WHAT YOU NEED TO DO: Find the lines below that contain the string "yellow", count them, and give only the number.

SOURCE DATA:
######

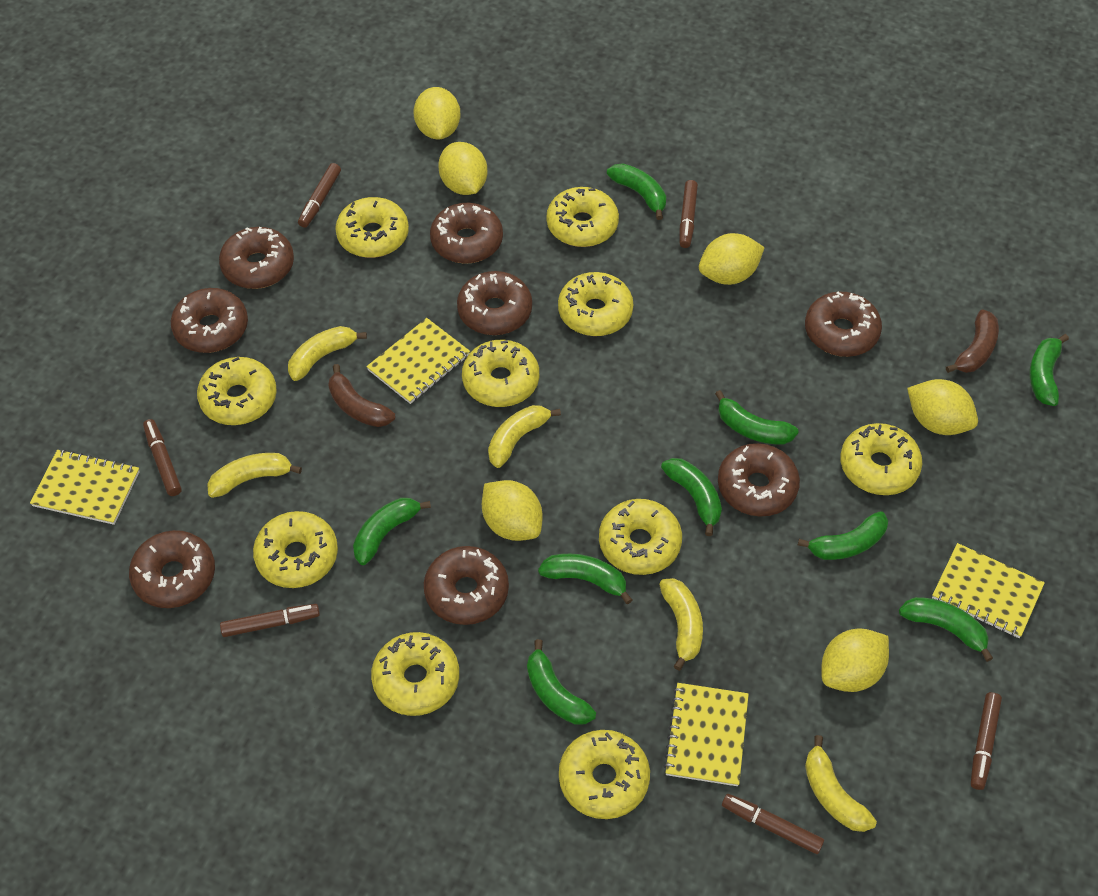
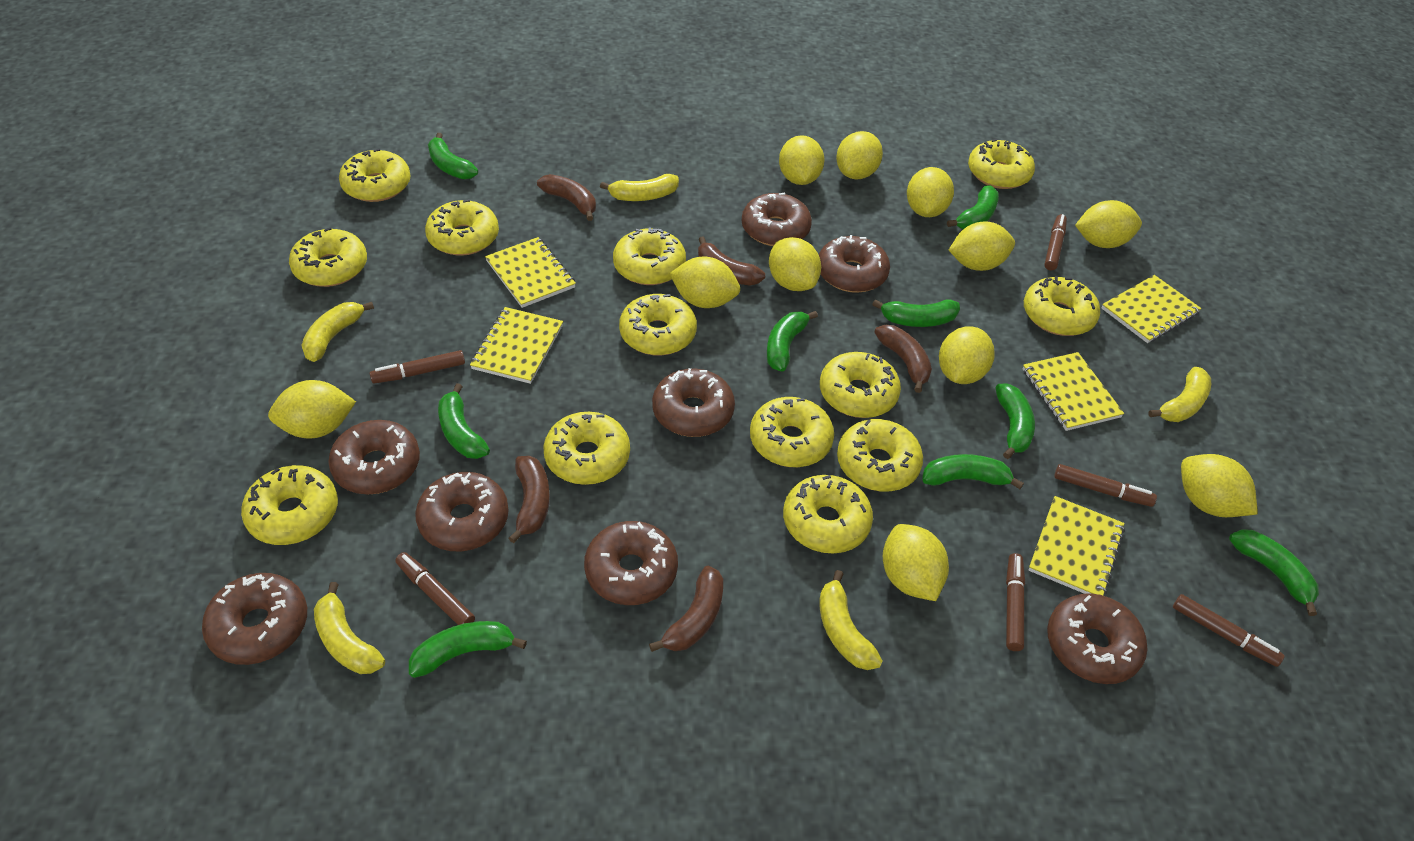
brown banana: 2 -> 5
yellow donut: 10 -> 13
yellow lemon: 6 -> 11
yellow notebook: 4 -> 5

######

ANSWER AREA: 3